* _The problem_: For the listing below, state how many lines include "blue". The number alone is the answer.

* _Data for this exercise_:
▬▬▬▬▬▬
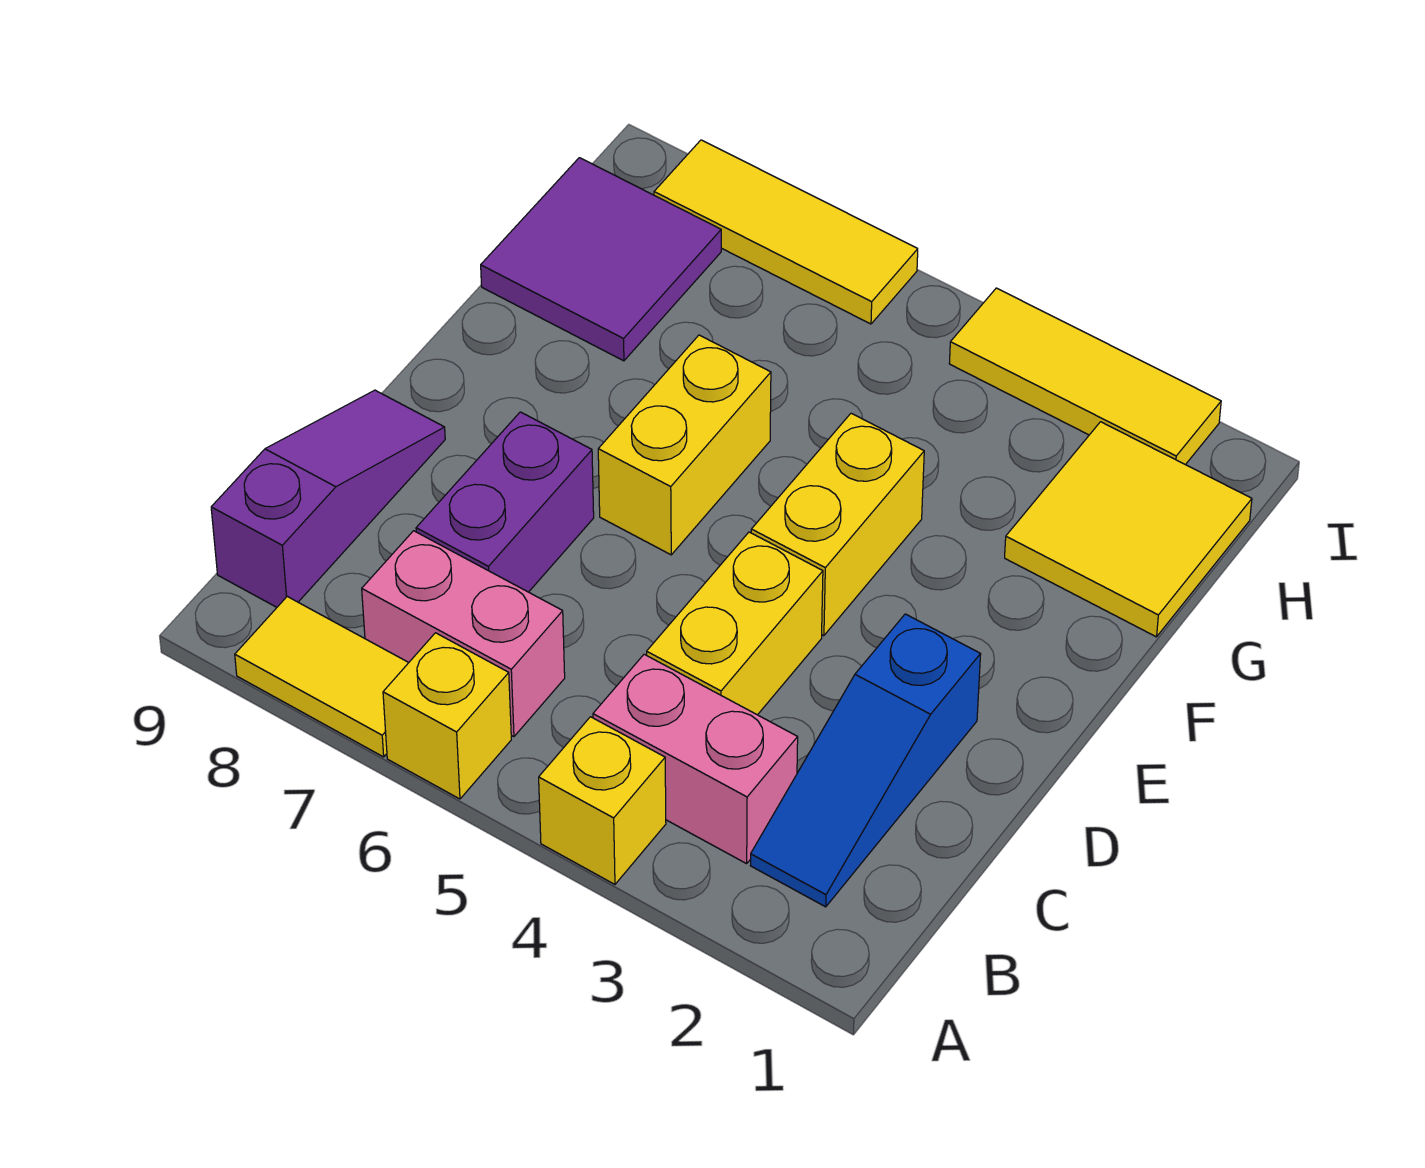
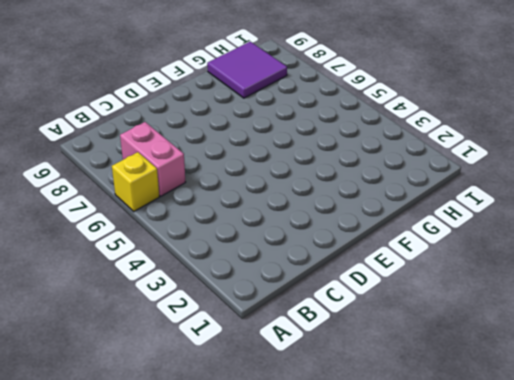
none -> yellow brick A4 level 1
none -> yellow tile A7:A8 level 1
none -> blue slope B2:D2 level 1 top D

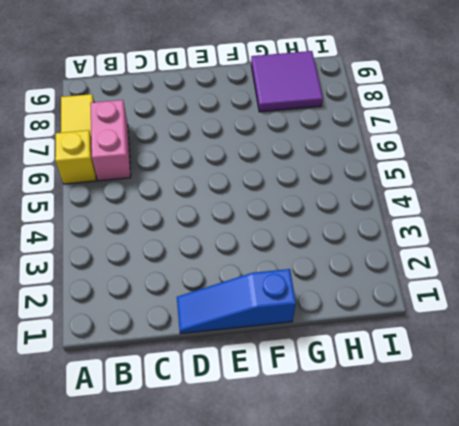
blue slope D1:F1 level 1 top F -> blue slope B2:D2 level 1 top D
none -> yellow brick A4 level 1
none -> pink brick B3:B4 level 1
none -> purple slope B9:D9 level 1 top B

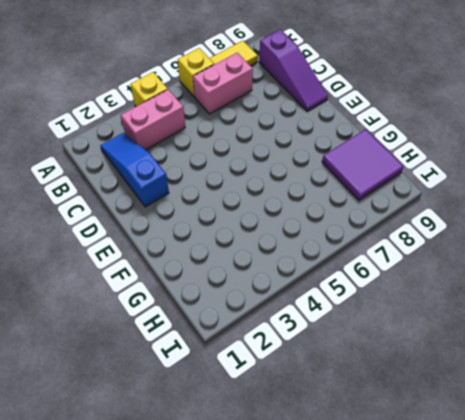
none -> yellow brick C4:D4 level 1
none -> purple brick C7:D7 level 1
none -> yellow brick E4:F4 level 1

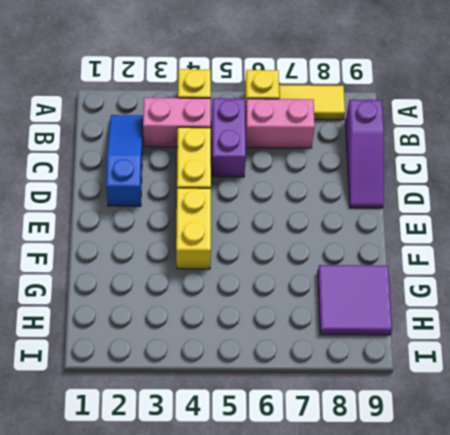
purple brick B5:C5 level 1 -> purple brick C7:D7 level 1
none -> yellow brick E6:F6 level 1
none -> yellow tile G1:H2 level 1
none -> yellow tile I2:I4 level 1

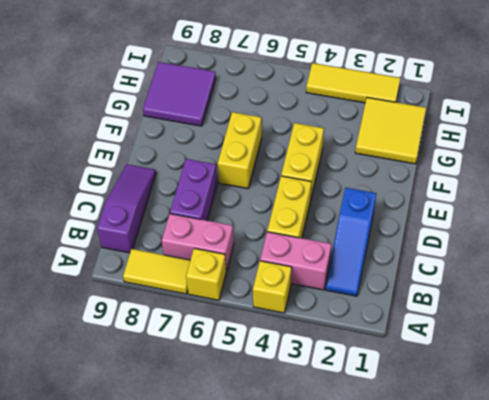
none -> yellow tile I6:I8 level 1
▬▬▬▬▬▬
* _Response for this exercise_: 2